TASK DATA:
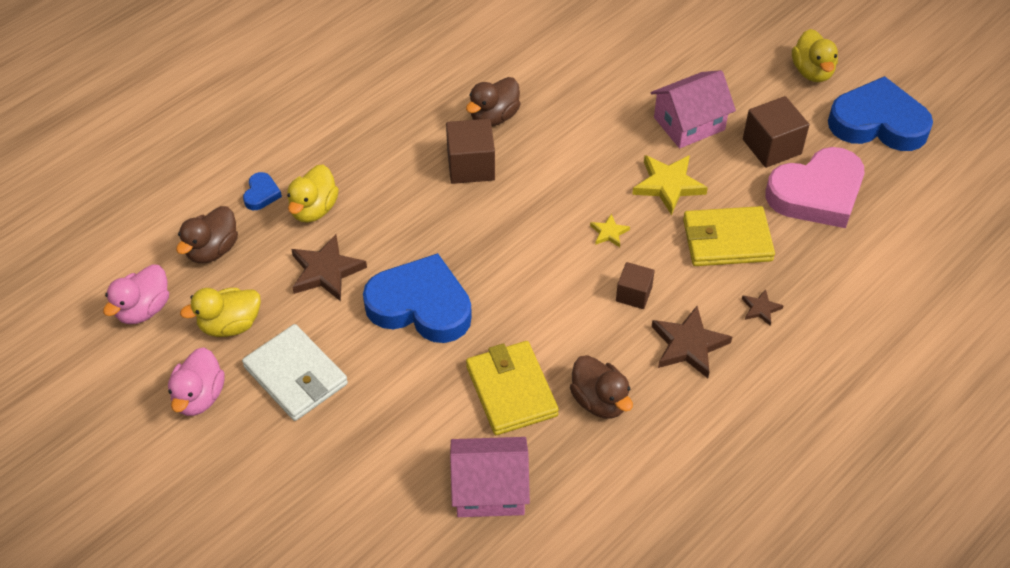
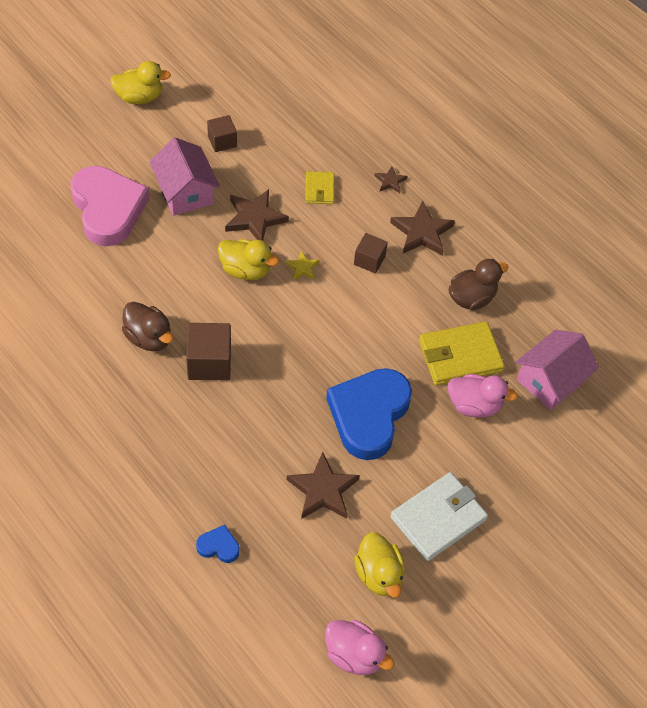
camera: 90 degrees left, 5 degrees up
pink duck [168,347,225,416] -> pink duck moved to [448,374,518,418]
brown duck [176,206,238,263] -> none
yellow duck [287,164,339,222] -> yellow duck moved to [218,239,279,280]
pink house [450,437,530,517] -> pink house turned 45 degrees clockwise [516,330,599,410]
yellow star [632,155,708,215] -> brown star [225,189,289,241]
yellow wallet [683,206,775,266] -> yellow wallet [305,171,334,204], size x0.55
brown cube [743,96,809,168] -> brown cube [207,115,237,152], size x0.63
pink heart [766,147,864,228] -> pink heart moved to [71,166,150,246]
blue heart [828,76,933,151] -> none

==

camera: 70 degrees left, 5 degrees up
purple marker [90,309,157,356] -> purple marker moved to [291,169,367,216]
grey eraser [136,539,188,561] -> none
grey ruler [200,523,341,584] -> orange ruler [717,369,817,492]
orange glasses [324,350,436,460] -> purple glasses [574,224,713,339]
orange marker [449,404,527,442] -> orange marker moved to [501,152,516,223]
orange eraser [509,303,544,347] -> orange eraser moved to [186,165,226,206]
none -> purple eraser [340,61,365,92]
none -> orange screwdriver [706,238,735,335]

* * *

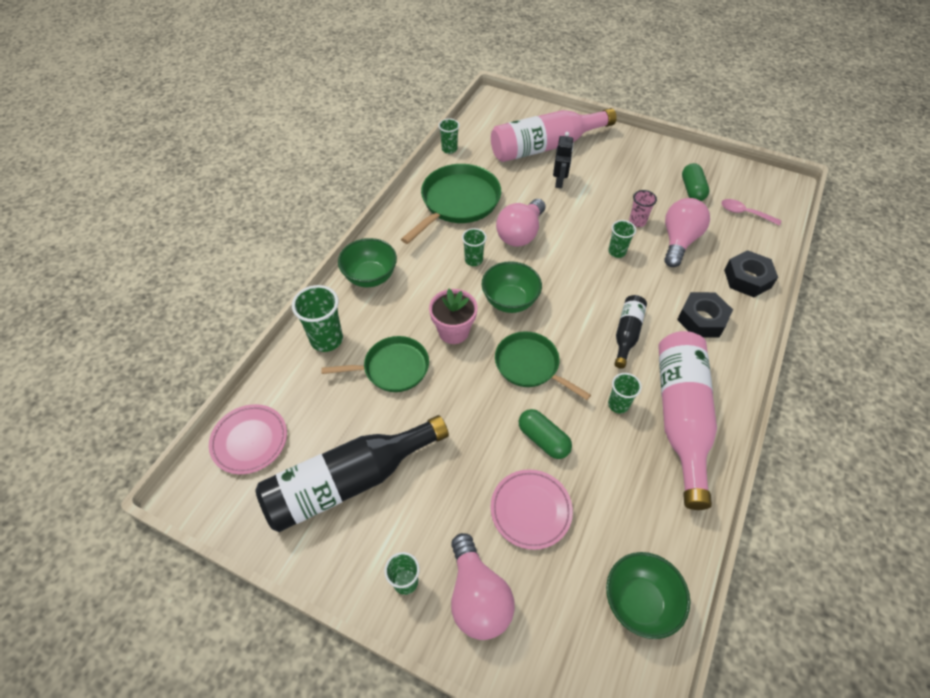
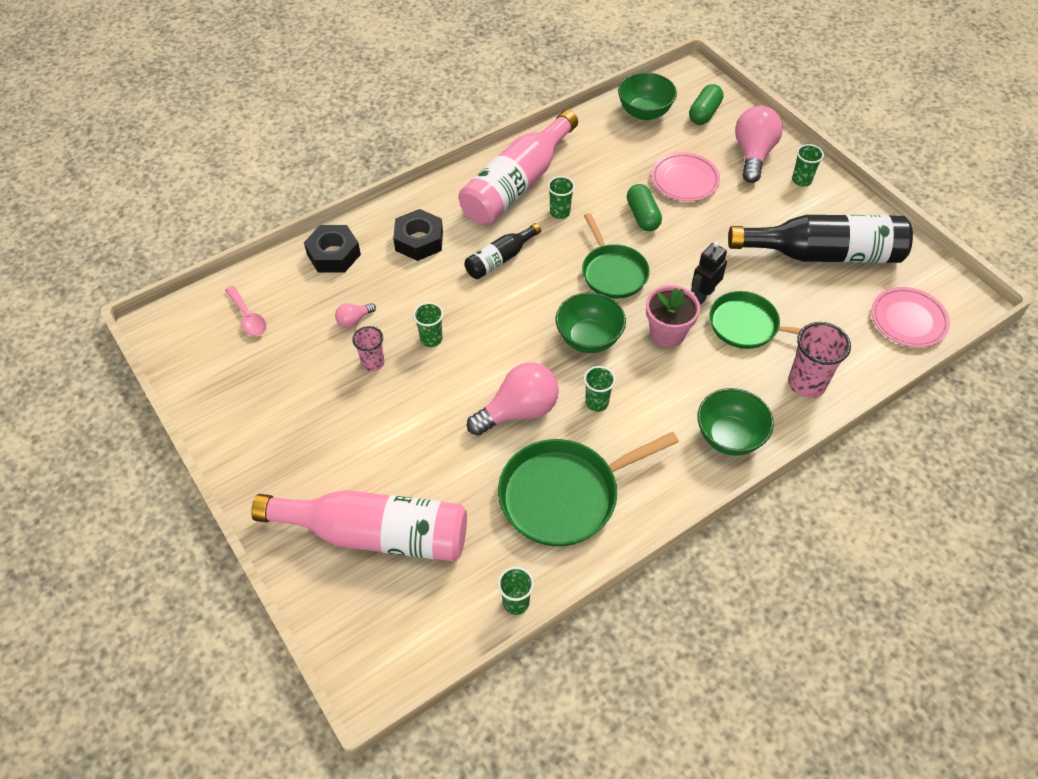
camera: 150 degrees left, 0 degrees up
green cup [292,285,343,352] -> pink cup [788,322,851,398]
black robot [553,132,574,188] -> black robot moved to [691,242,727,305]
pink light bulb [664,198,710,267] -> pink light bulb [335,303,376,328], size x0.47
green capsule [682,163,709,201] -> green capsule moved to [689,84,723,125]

HOW TO COMPLETE THIS TASK:
Could you write out, exactly as they stand, only the lines above that begin at the line with "orange eraser [509,303,544,347]" and stop after the line with "none -> orange screwdriver [706,238,735,335]"?

EXERCISE RESPONSE:
orange eraser [509,303,544,347] -> orange eraser moved to [186,165,226,206]
none -> purple eraser [340,61,365,92]
none -> orange screwdriver [706,238,735,335]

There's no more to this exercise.